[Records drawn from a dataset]
_ _ _

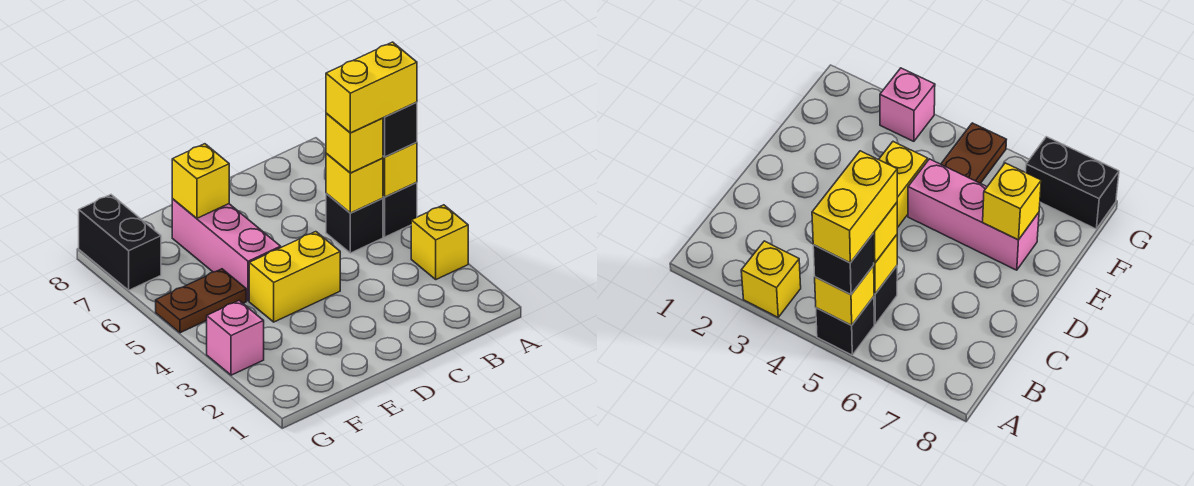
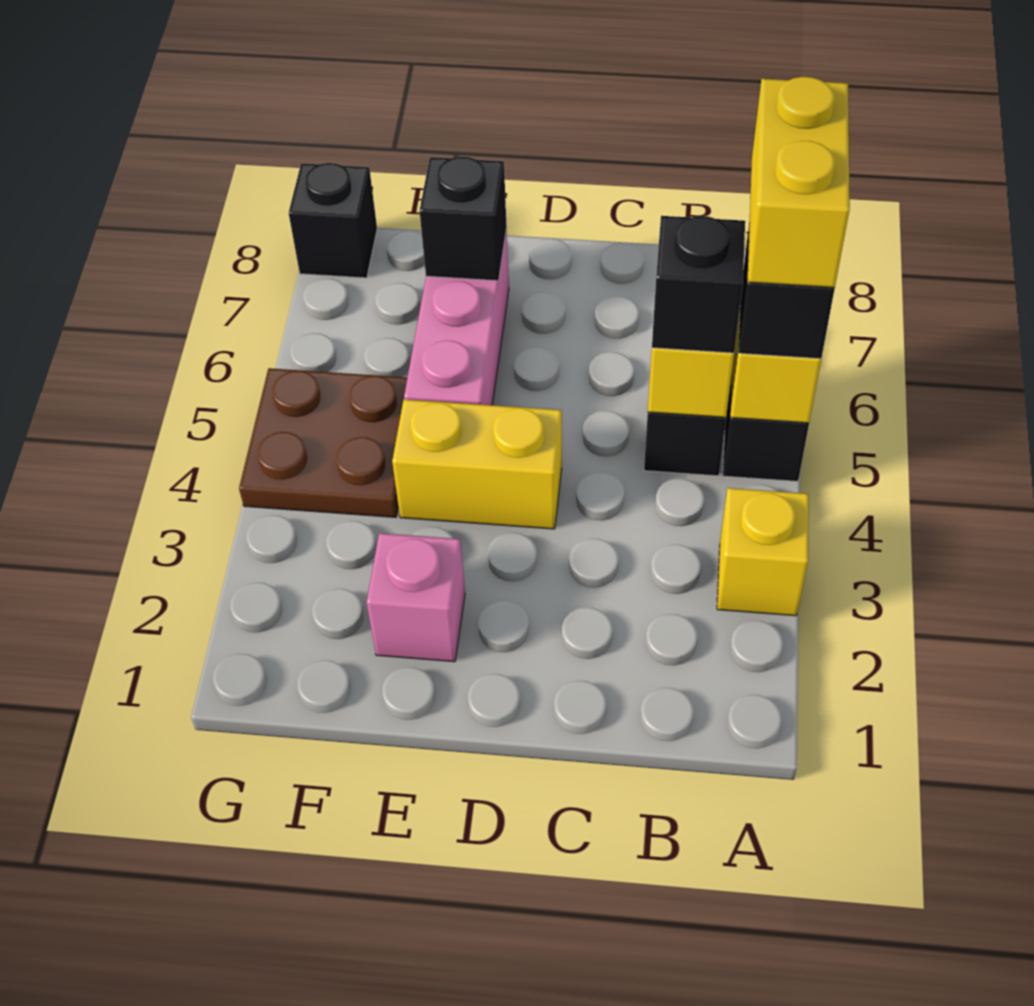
yellow brick A5:B5 level 4 -> yellow brick A5:A6 level 4
yellow brick B5 level 3 -> black brick B5 level 3
yellow brick E7 level 2 -> black brick E7 level 2
brown plate F5:G5 level 1 -> brown plate F4:G5 level 1
pink brick G3 level 1 -> pink brick E2 level 1
black brick G7:G8 level 1 -> black brick G8 level 1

_ _ _

_WHAT THE EXERCISE ASKS_. Print the line containing "brown plate F5:G5", then every line after it through the last line of the records, each exactly as written; nothing else belongs in the answer.

_WRITTEN RESPONSE_.
brown plate F5:G5 level 1 -> brown plate F4:G5 level 1
pink brick G3 level 1 -> pink brick E2 level 1
black brick G7:G8 level 1 -> black brick G8 level 1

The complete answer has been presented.